PROBLEM: The expected answer is a bare count of the lines in the data below that contain "BUZZER".

[Saved data entries]
=-=-=

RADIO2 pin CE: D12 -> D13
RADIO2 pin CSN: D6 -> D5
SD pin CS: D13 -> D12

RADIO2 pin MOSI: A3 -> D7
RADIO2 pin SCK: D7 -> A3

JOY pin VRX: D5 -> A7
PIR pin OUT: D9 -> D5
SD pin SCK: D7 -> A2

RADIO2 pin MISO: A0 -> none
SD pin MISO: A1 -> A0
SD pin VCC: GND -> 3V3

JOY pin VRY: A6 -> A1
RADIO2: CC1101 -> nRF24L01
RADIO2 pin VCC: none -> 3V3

=-=-=

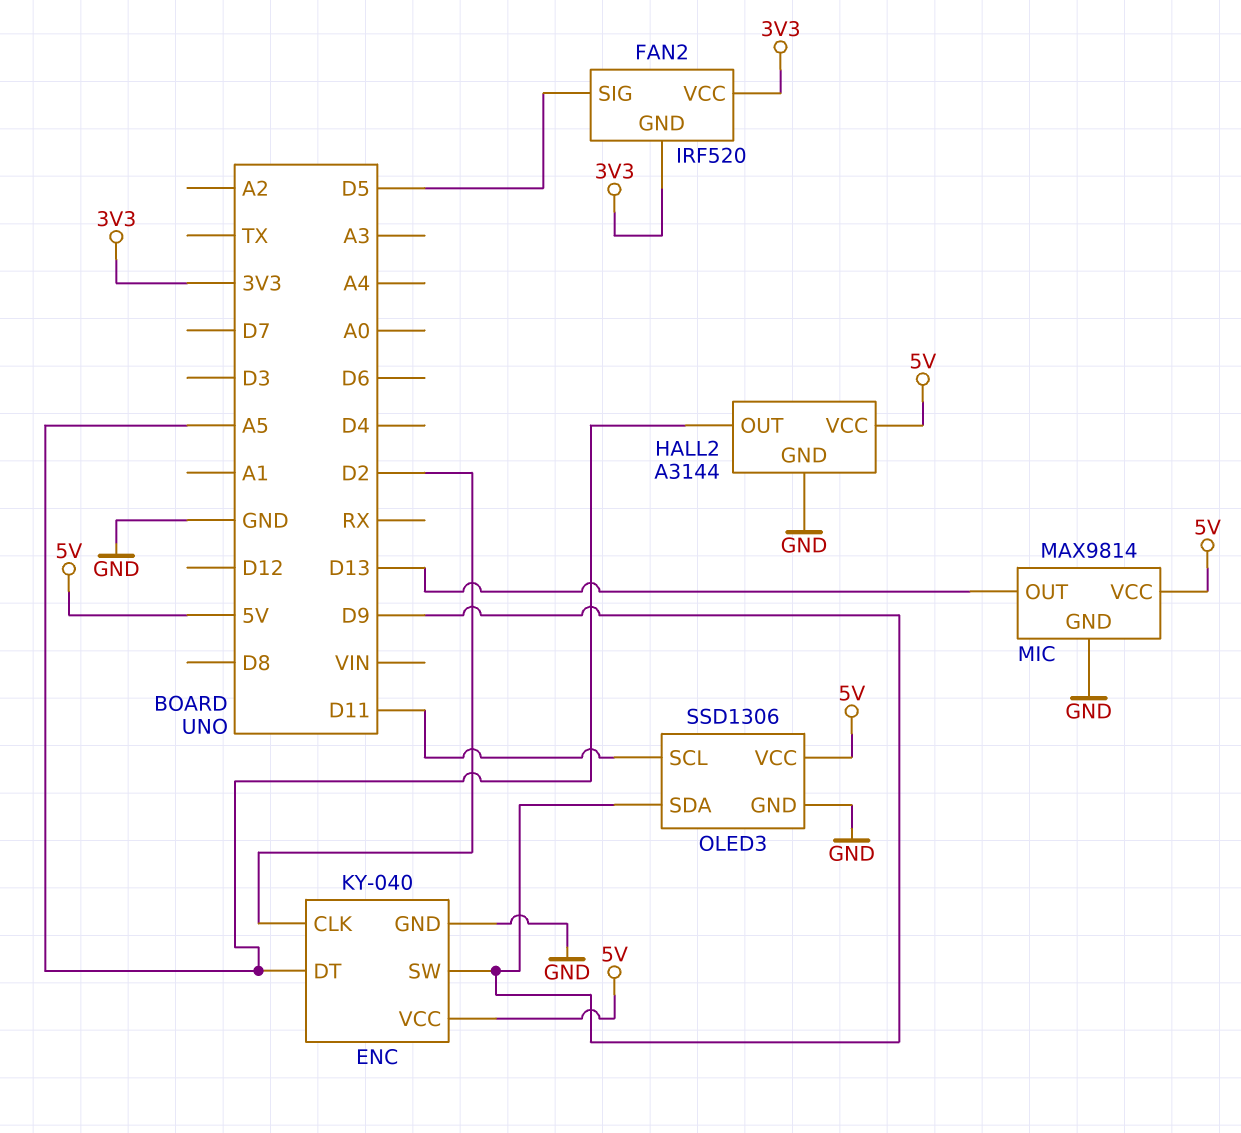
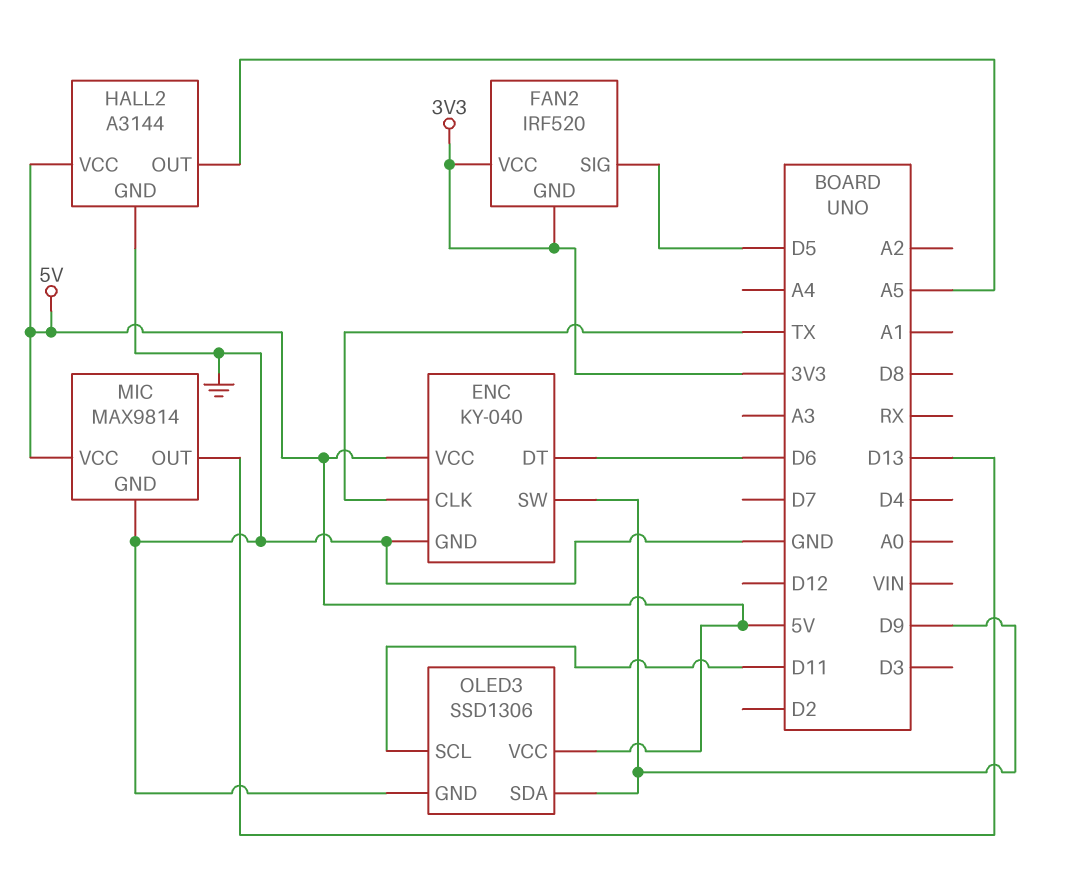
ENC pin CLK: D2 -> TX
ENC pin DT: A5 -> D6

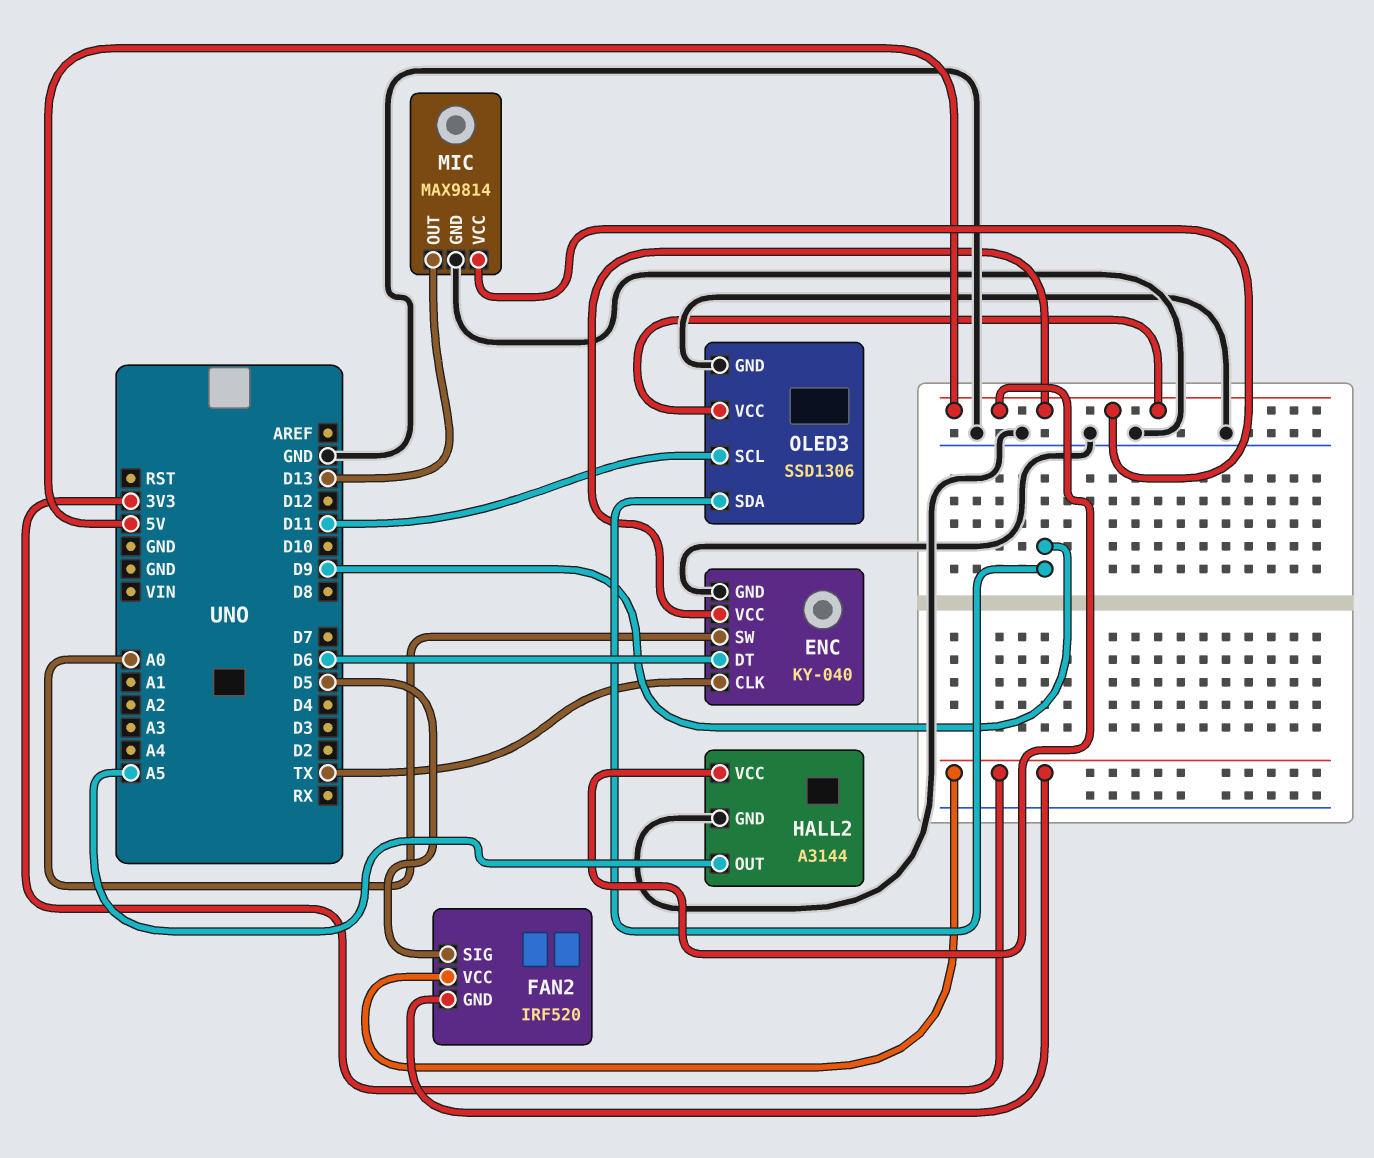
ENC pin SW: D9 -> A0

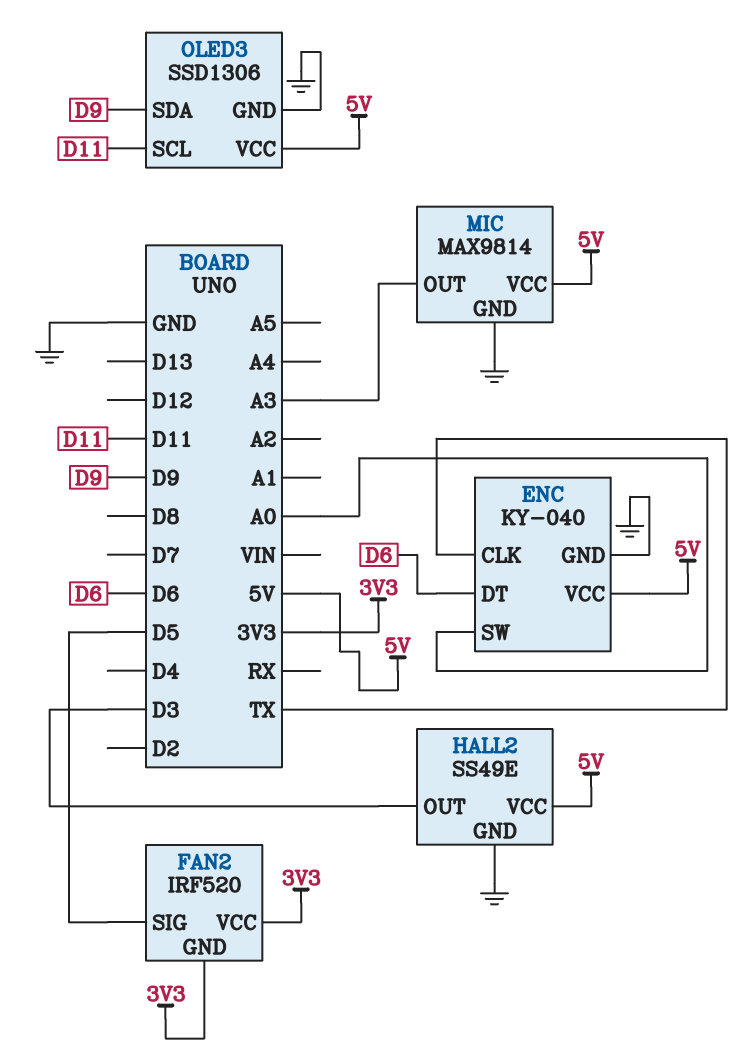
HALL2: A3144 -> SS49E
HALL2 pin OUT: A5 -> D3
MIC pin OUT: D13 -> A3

=-=-=

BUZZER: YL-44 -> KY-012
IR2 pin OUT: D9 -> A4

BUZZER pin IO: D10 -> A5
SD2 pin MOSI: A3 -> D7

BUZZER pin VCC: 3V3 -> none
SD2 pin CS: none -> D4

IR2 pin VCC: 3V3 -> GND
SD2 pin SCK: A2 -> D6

=-=-=

RESULT BELOW: 3